# DATA FOR REVIEW:
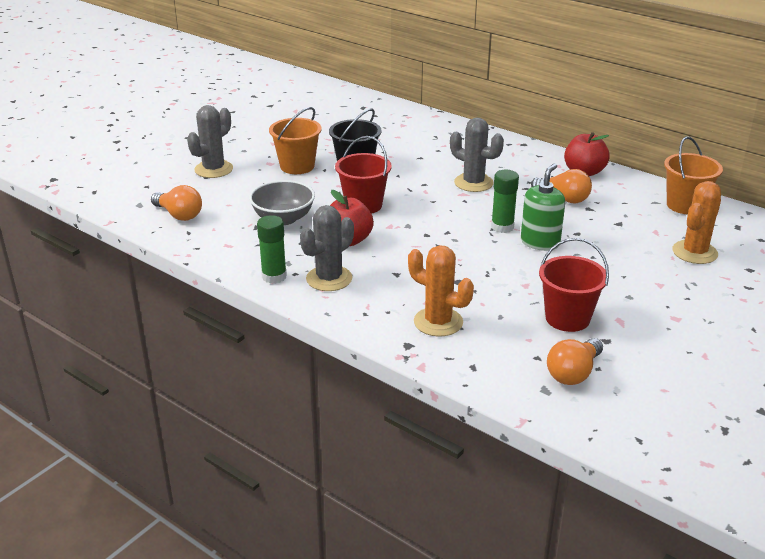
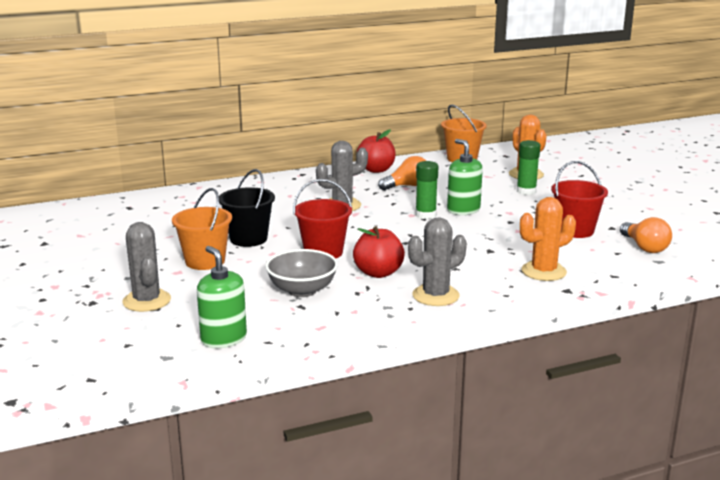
camera: 60 degrees left, 10 degrees down
orange light bulb [151,185,202,221] -> green soap dispenser [197,246,247,348]
green glue stick [257,215,287,284] -> green glue stick moved to [517,140,540,195]
grey cactus [300,205,354,291] -> grey cactus turned 75 degrees clockwise [408,217,467,306]

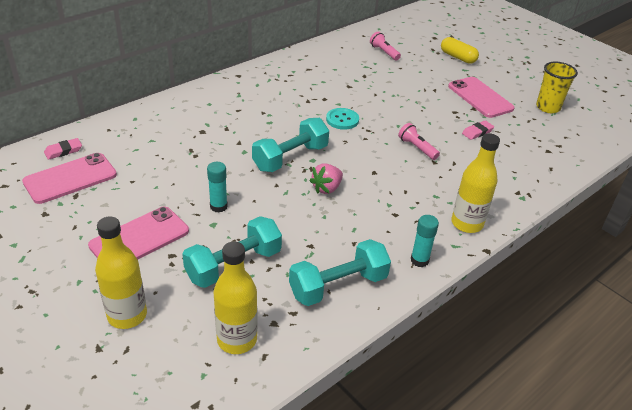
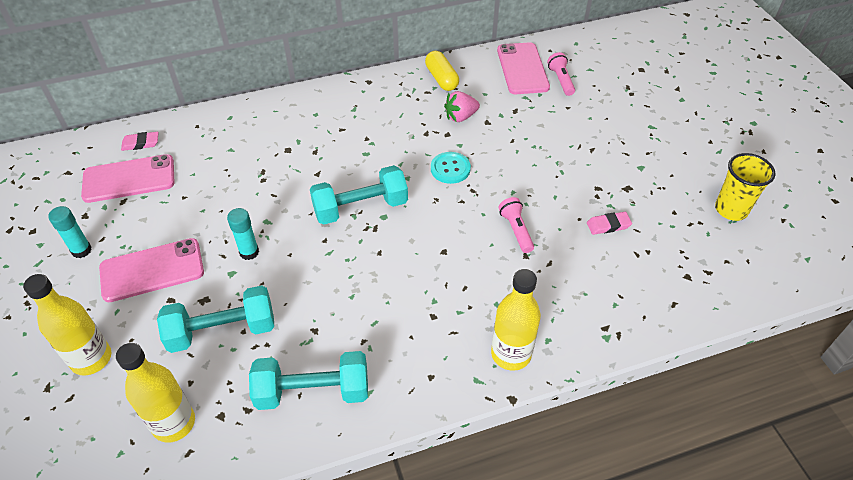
camera: 25 degrees right, 10 degrees up
pink strawberry [309,164,343,194] -> pink strawberry moved to [444,91,480,122]
turquoise glue stick [411,215,439,267] -> turquoise glue stick moved to [48,206,92,258]
yellow capsule [441,37,479,64] -> yellow capsule moved to [425,51,459,91]
pink phone [448,77,515,118] -> pink phone moved to [497,42,550,94]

# PROBLEM:
Retype, exactly and with no pictures, everything above from the line with "orange light bulb" down to the line with "camera: 25 degrees right, 10 degrees up", both included.

# RESPONSE TO THE EXERCISE:
orange light bulb [151,185,202,221] -> green soap dispenser [197,246,247,348]
green glue stick [257,215,287,284] -> green glue stick moved to [517,140,540,195]
grey cactus [300,205,354,291] -> grey cactus turned 75 degrees clockwise [408,217,467,306]

camera: 25 degrees right, 10 degrees up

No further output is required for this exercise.